Goal of the exercise =>
Give the entries again exactly; drop the pictures.

(Collection entries)
^^^^^^^^

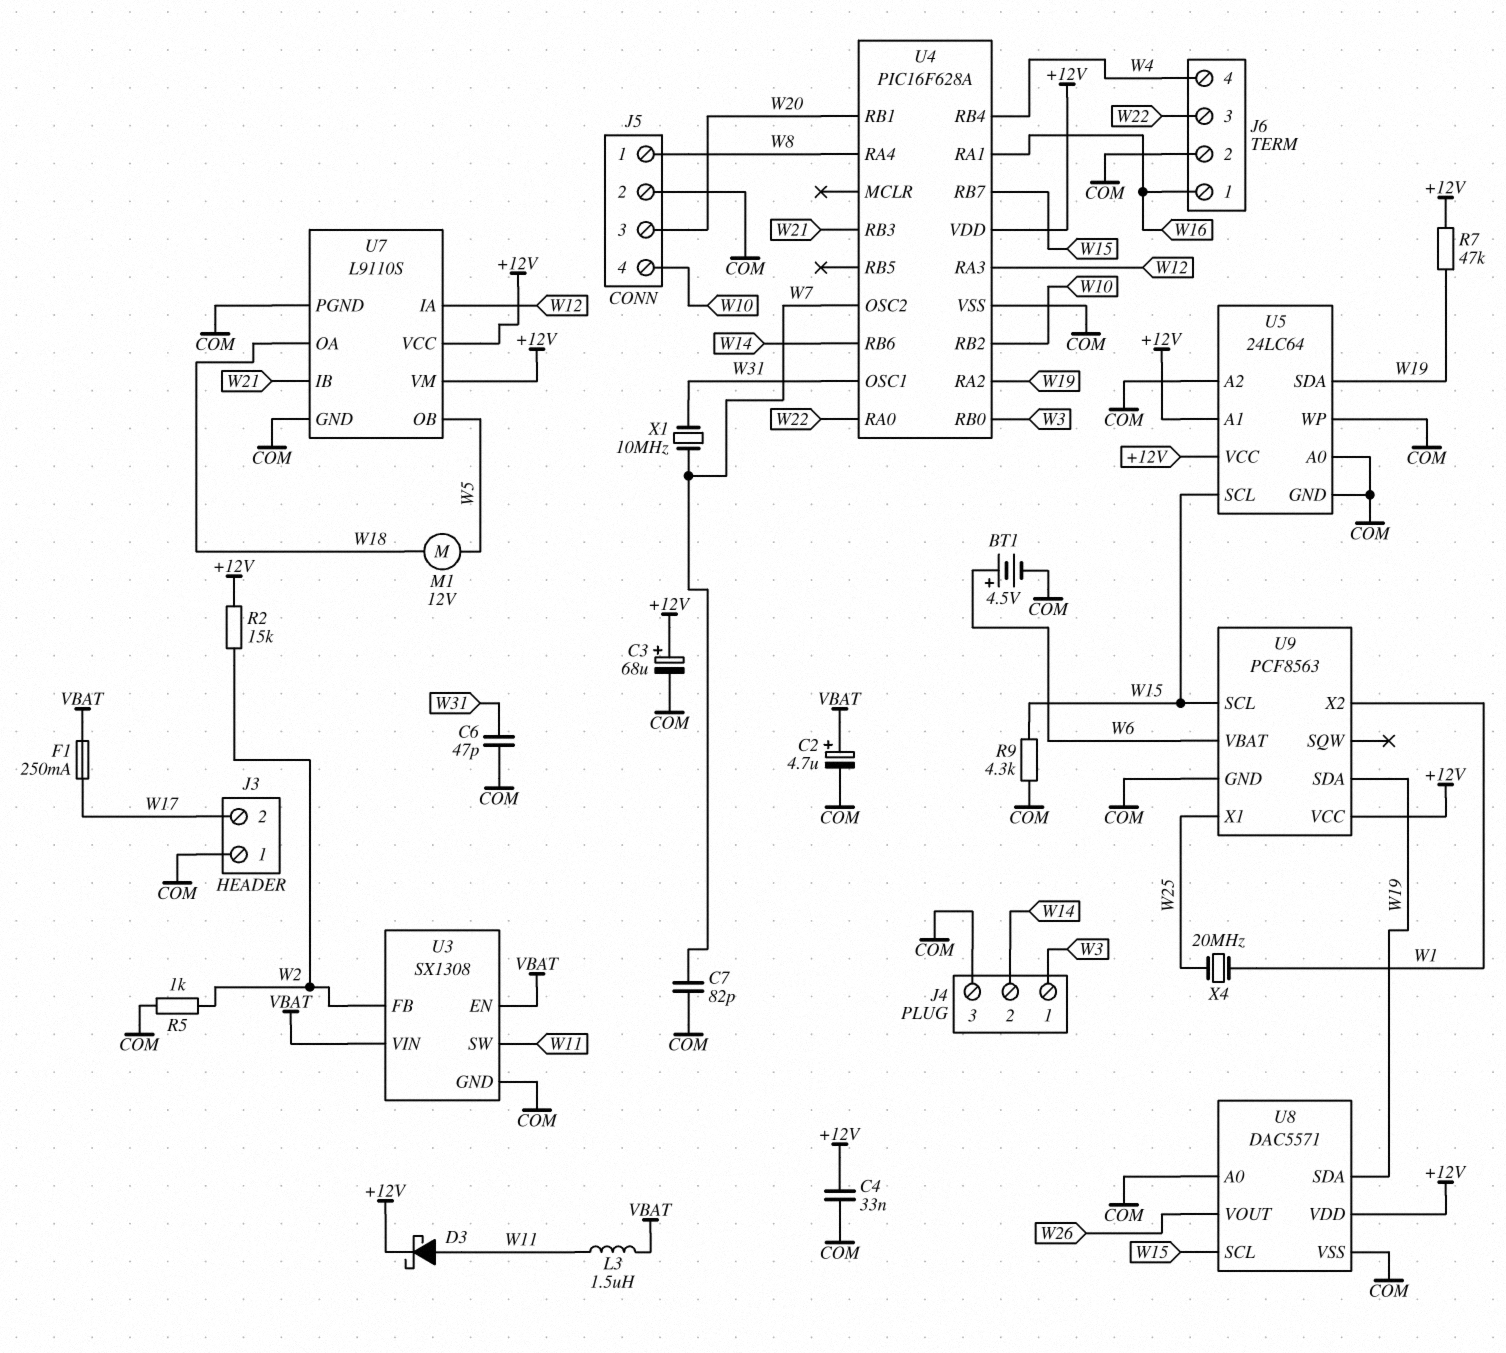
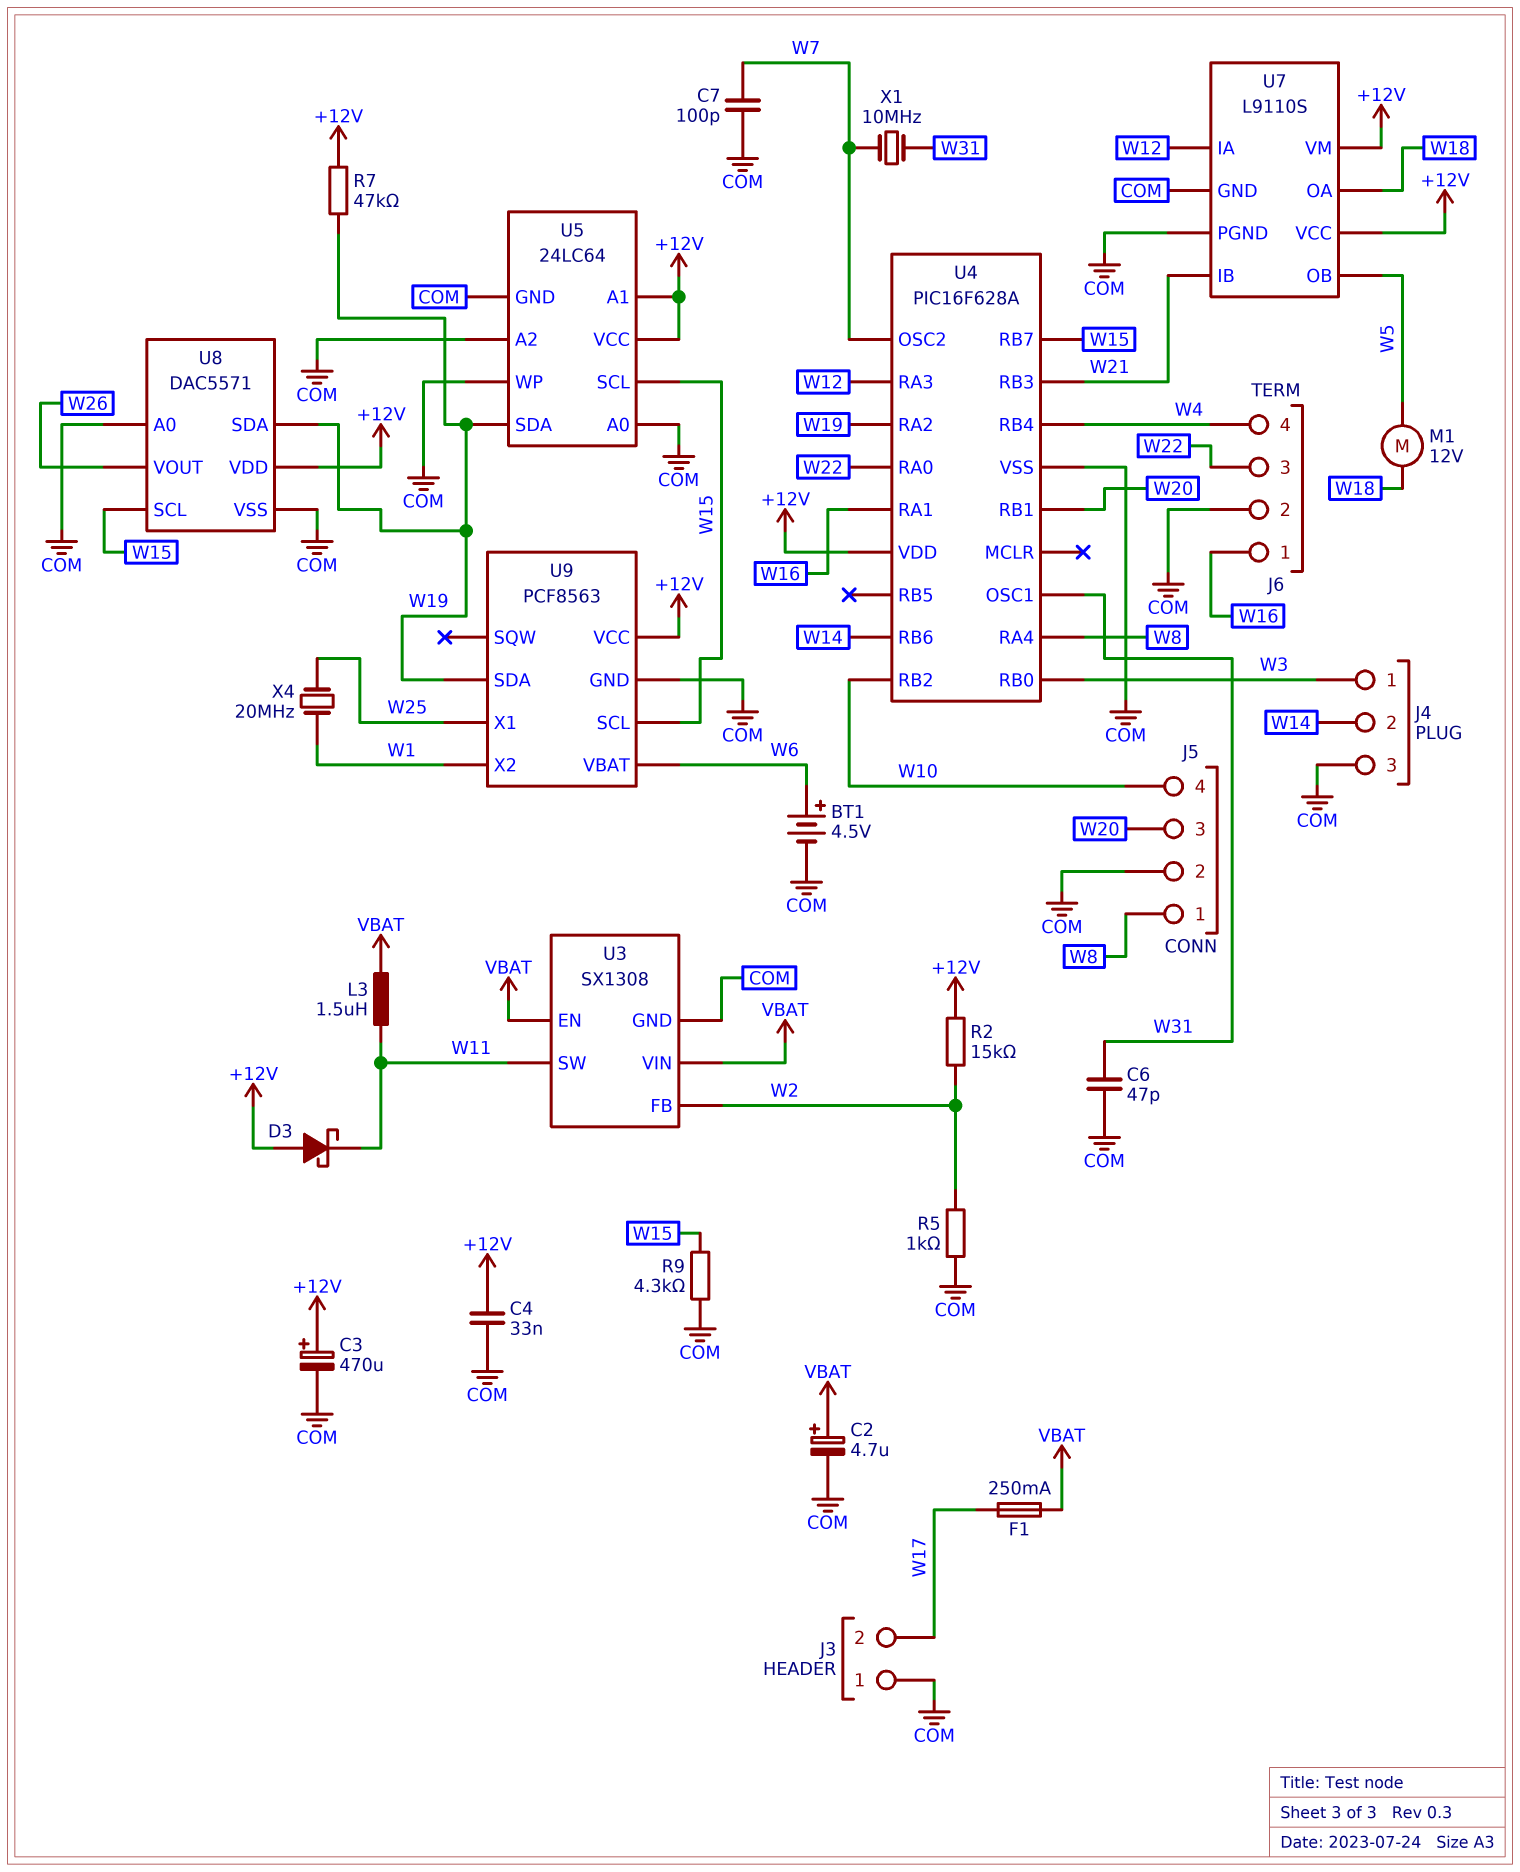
C3: 68uF (plus +12V, minus COM) -> 470uF (plus +12V, minus COM)
C7: 82pF (COM, W7) -> 100pF (COM, W7)
D3: schottky (A W11, K +12V) -> schottky (A +12V, K W11)

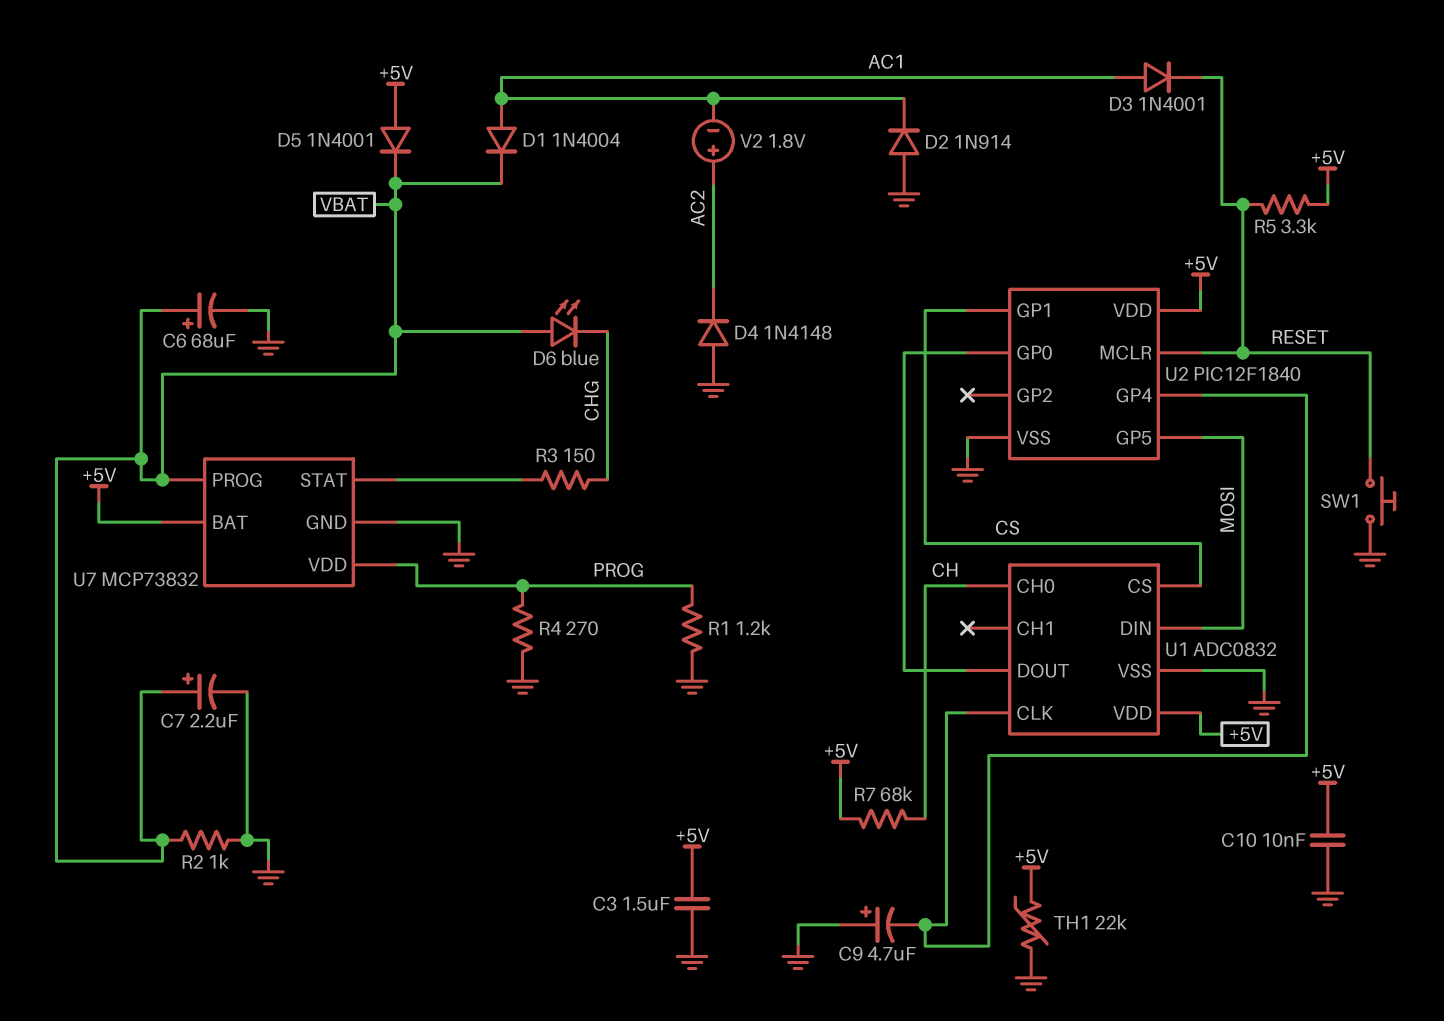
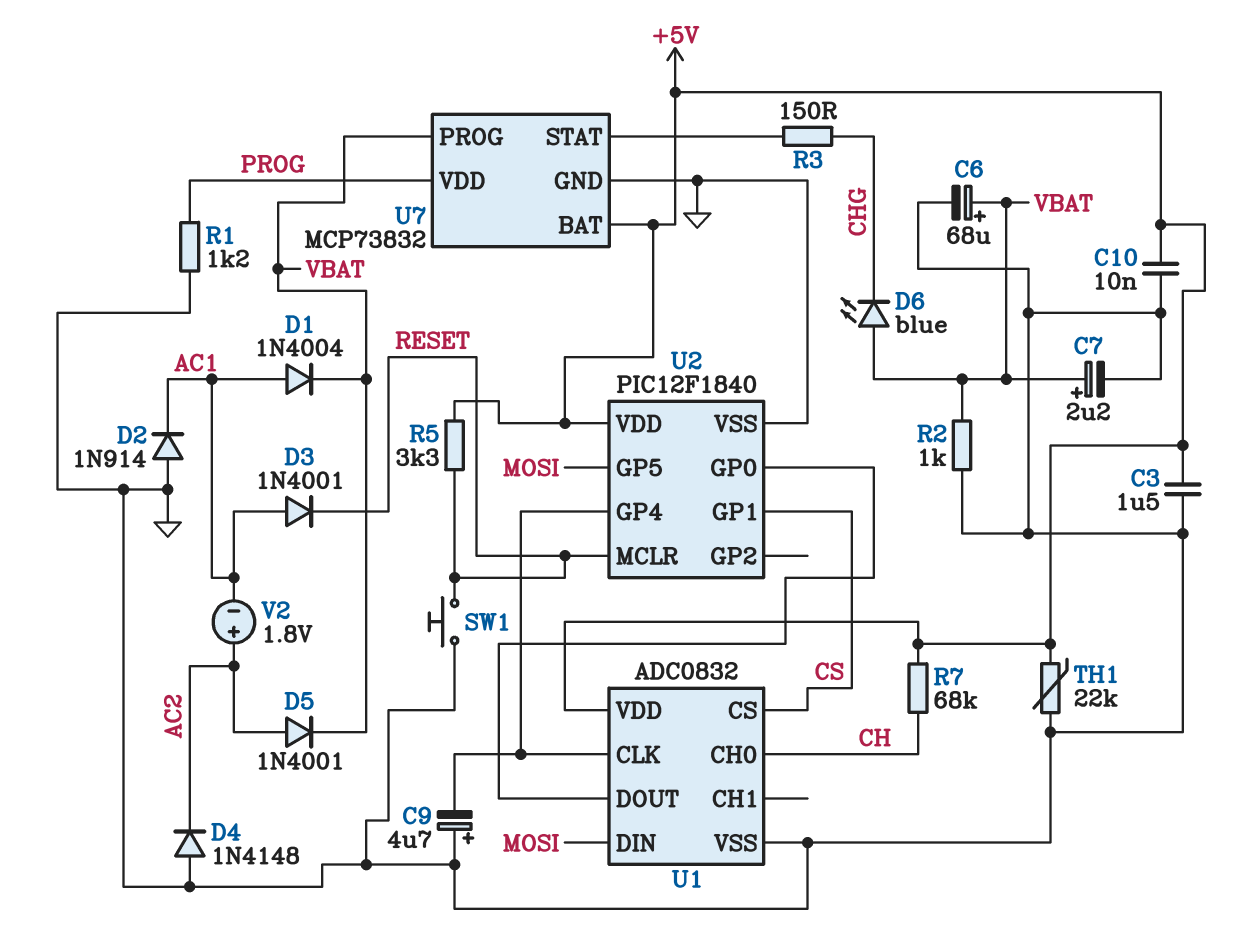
D5: diode 1N4001 (A +5V, K VBAT) -> diode 1N4001 (A AC2, K VBAT)
R4: 270 (GND, PROG) -> none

^^^^^^^^

Answer section =>
C3: 68uF (plus +12V, minus COM) -> 470uF (plus +12V, minus COM)
C7: 82pF (COM, W7) -> 100pF (COM, W7)
D3: schottky (A W11, K +12V) -> schottky (A +12V, K W11)

D5: diode 1N4001 (A +5V, K VBAT) -> diode 1N4001 (A AC2, K VBAT)
R4: 270 (GND, PROG) -> none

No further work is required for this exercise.